**EXERCISE DIRECTIONS**. Which of the lines in the records below hold the string "none"? Copy every one of them.

*** Opening of DATASET RECORDS ***

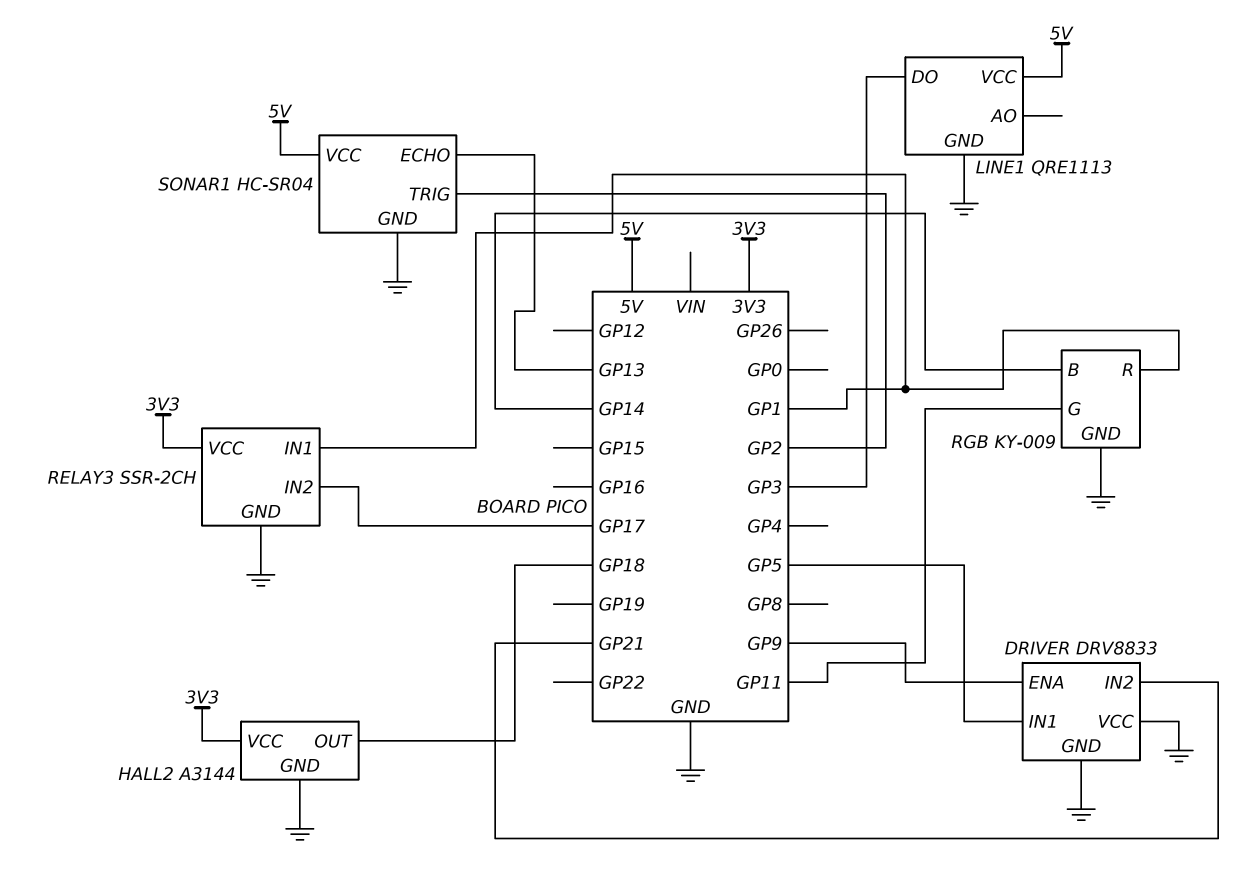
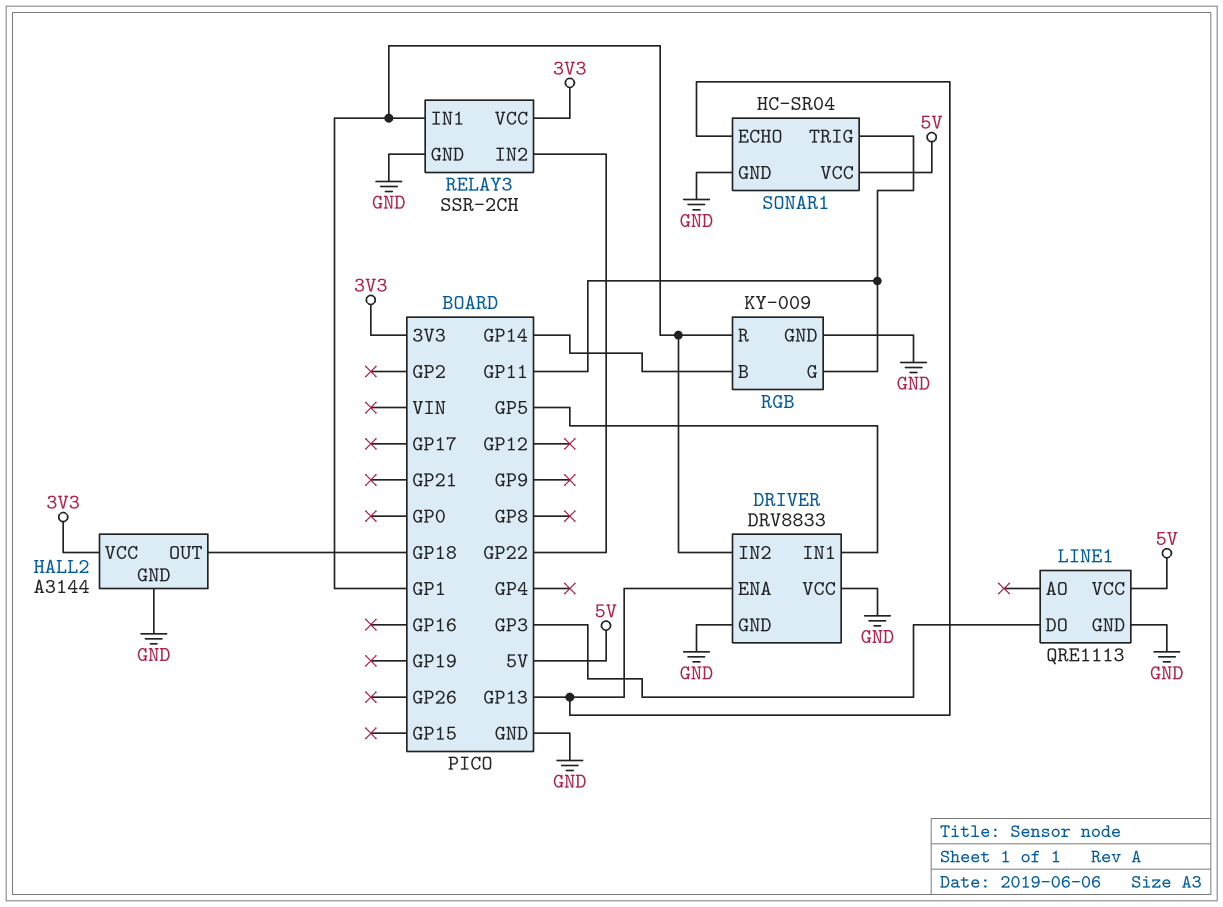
DRIVER pin ENA: GP9 -> GP13
DRIVER pin IN2: GP21 -> GP1
RELAY3 pin IN2: GP17 -> GP22
SONAR1 pin TRIG: GP2 -> GP11

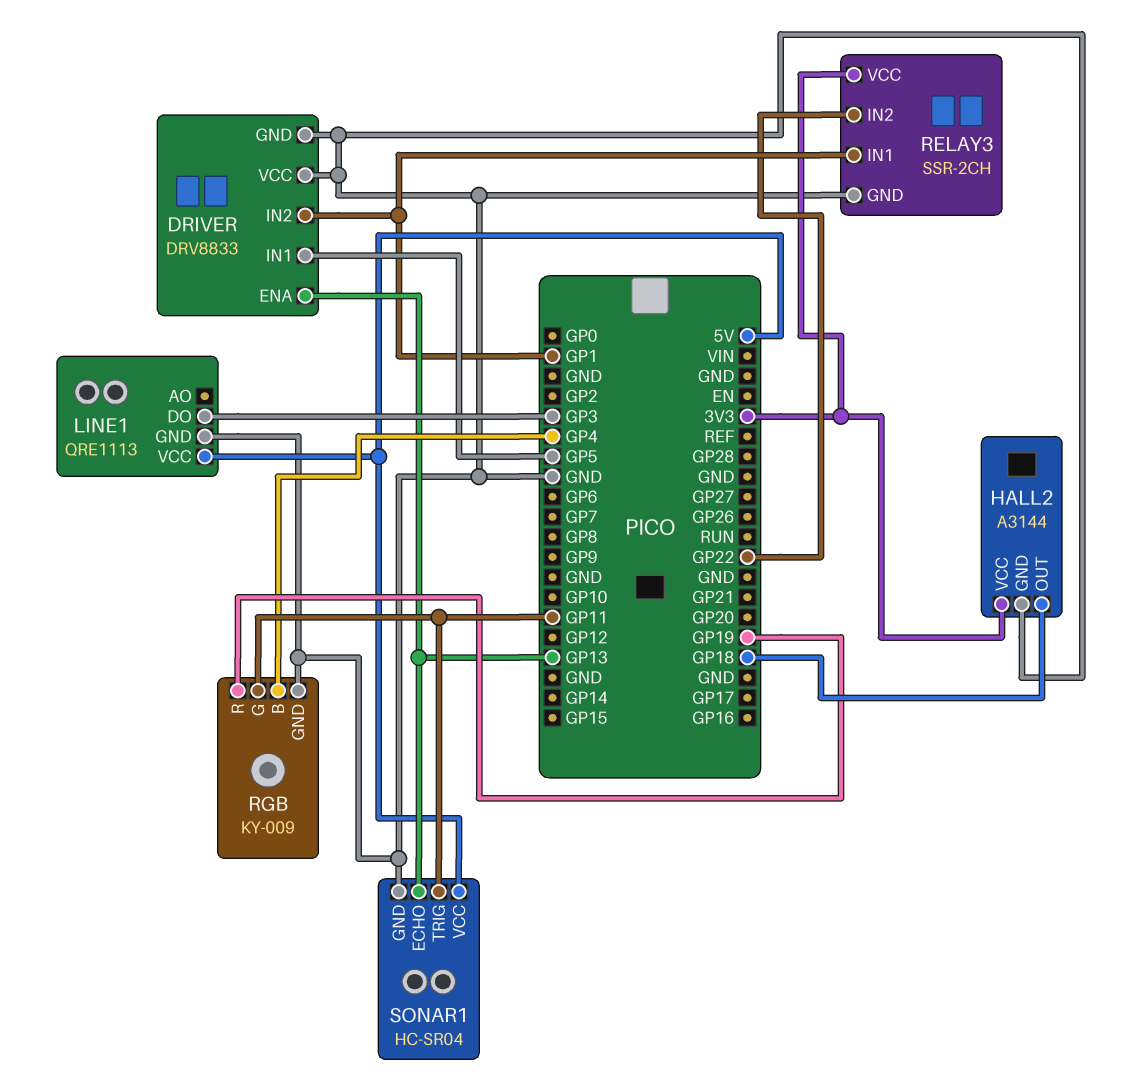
RGB pin B: GP14 -> GP4
RGB pin R: GP1 -> GP19

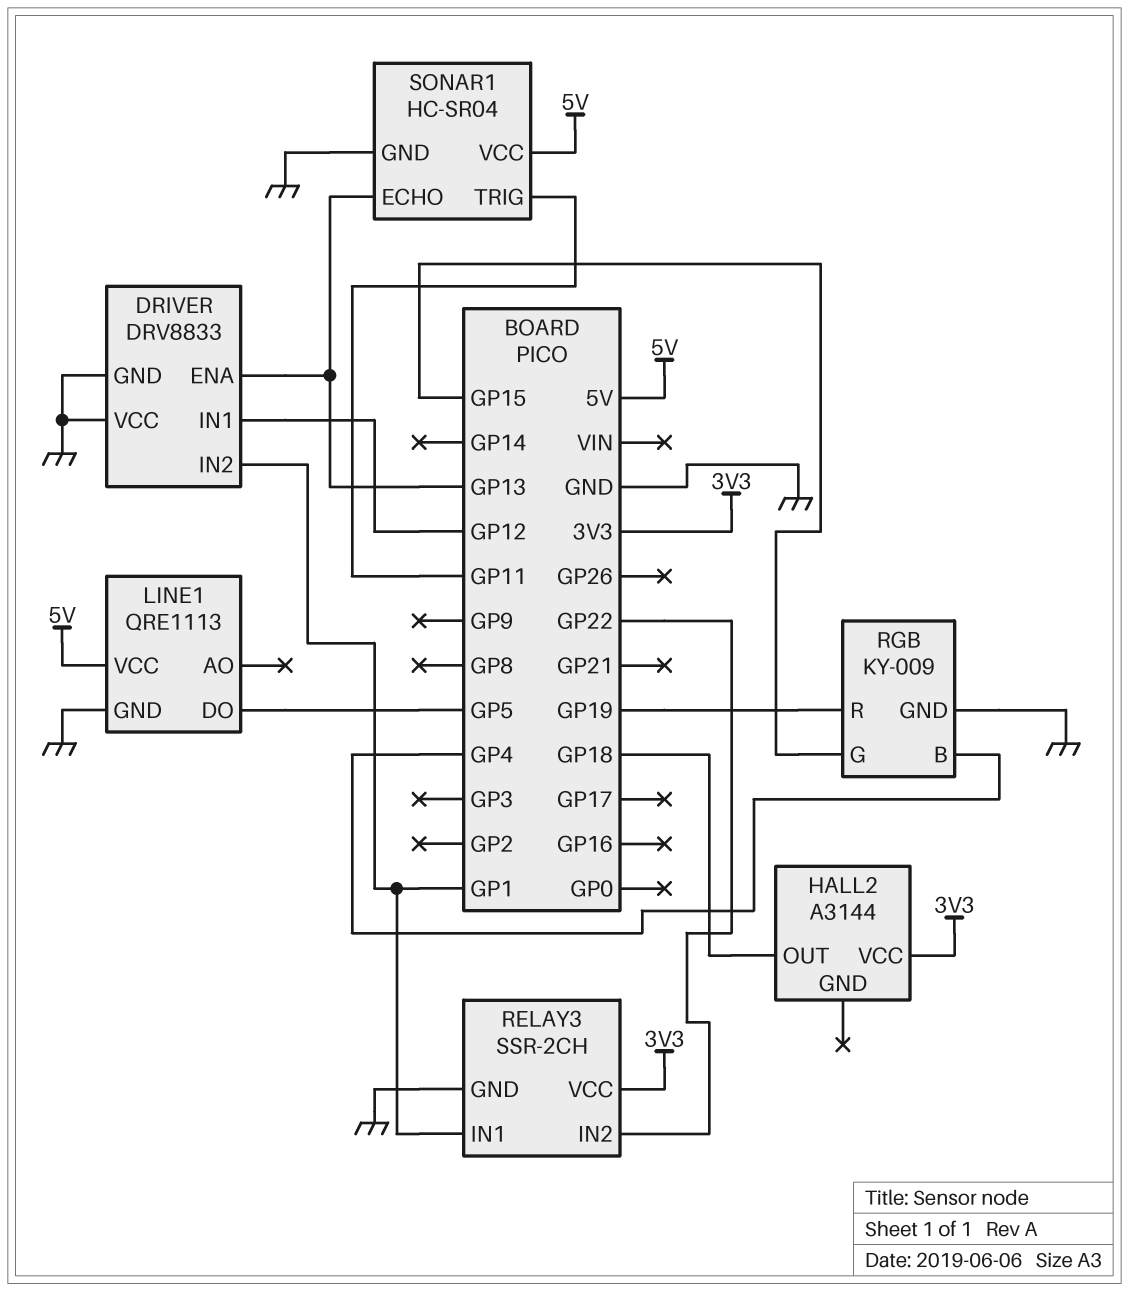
DRIVER pin IN1: GP5 -> GP12
HALL2 pin GND: GND -> none
LINE1 pin DO: GP3 -> GP5
RGB pin G: GP11 -> GP15

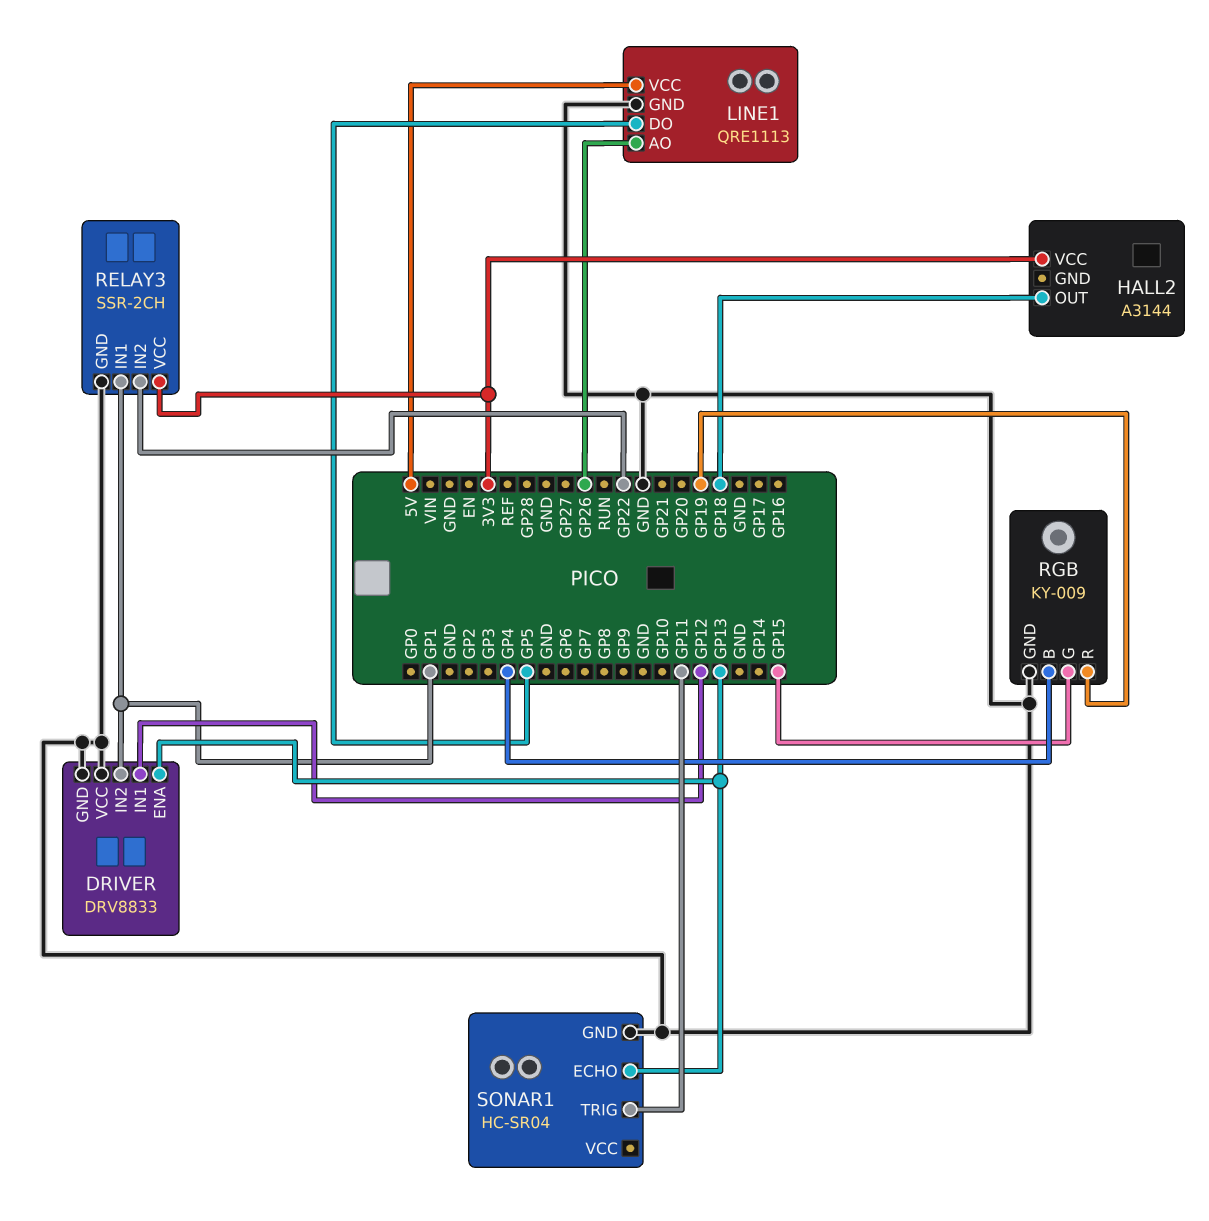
LINE1 pin AO: none -> GP26
SONAR1 pin VCC: 5V -> none

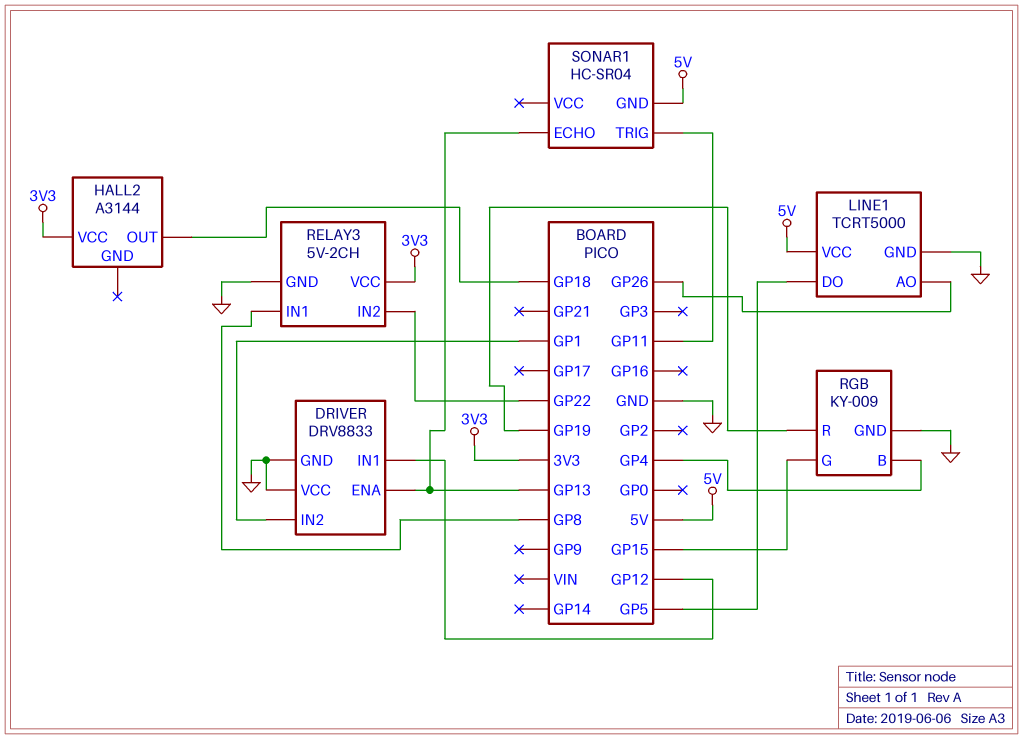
LINE1: QRE1113 -> TCRT5000
RELAY3: SSR-2CH -> 5V-2CH
RELAY3 pin IN1: GP1 -> GP8
SONAR1 pin GND: GND -> 5V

*** Close of DATASET RECORDS ***

**OUTPUT OF THE EXERCISE**.
HALL2 pin GND: GND -> none
LINE1 pin AO: none -> GP26
SONAR1 pin VCC: 5V -> none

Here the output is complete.